• What to work on:
Copy out exactly the lines from the start of the data to the line containing "blue brick I10". Include both.

• Data for the task:
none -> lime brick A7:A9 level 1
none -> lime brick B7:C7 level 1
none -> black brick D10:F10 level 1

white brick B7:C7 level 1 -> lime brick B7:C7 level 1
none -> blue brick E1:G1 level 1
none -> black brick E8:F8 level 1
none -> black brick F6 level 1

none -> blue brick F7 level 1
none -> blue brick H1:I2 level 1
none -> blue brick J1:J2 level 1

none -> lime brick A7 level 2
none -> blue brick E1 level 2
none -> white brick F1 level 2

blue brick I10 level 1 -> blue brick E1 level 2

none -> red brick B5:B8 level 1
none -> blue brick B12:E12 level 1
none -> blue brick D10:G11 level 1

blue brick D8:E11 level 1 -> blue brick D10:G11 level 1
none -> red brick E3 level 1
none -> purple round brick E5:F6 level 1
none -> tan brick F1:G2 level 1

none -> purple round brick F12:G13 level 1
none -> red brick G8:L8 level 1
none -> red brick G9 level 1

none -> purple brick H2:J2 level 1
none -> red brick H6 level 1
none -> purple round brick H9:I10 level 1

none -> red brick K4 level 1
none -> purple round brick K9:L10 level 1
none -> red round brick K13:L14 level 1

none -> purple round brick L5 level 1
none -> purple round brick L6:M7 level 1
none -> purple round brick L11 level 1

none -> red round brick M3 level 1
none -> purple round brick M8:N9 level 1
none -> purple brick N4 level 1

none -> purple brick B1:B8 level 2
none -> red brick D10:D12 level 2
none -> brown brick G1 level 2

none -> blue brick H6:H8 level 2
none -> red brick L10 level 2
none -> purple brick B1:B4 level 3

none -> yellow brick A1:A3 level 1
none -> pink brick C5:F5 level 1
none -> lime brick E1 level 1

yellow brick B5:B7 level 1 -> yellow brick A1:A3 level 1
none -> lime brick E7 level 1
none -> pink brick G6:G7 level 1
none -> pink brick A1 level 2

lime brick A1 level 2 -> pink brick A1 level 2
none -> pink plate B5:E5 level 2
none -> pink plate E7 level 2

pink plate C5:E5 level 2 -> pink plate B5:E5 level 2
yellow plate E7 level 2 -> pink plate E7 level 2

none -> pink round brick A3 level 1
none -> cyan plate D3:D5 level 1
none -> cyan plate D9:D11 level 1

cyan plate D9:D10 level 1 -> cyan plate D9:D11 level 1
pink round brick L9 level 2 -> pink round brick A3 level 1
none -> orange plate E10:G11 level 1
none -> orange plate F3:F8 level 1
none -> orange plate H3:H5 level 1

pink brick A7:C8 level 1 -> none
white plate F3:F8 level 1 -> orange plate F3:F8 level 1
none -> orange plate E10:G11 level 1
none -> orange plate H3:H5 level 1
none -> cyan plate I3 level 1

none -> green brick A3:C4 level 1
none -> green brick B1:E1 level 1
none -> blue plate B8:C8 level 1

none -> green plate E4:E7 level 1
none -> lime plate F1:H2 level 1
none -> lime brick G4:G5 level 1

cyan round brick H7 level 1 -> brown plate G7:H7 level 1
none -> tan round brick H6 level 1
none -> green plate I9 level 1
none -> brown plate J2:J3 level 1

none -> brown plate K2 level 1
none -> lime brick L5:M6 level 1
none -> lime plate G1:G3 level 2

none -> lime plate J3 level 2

• Completed exercise:
none -> lime brick A7:A9 level 1
none -> lime brick B7:C7 level 1
none -> black brick D10:F10 level 1

white brick B7:C7 level 1 -> lime brick B7:C7 level 1
none -> blue brick E1:G1 level 1
none -> black brick E8:F8 level 1
none -> black brick F6 level 1

none -> blue brick F7 level 1
none -> blue brick H1:I2 level 1
none -> blue brick J1:J2 level 1

none -> lime brick A7 level 2
none -> blue brick E1 level 2
none -> white brick F1 level 2

blue brick I10 level 1 -> blue brick E1 level 2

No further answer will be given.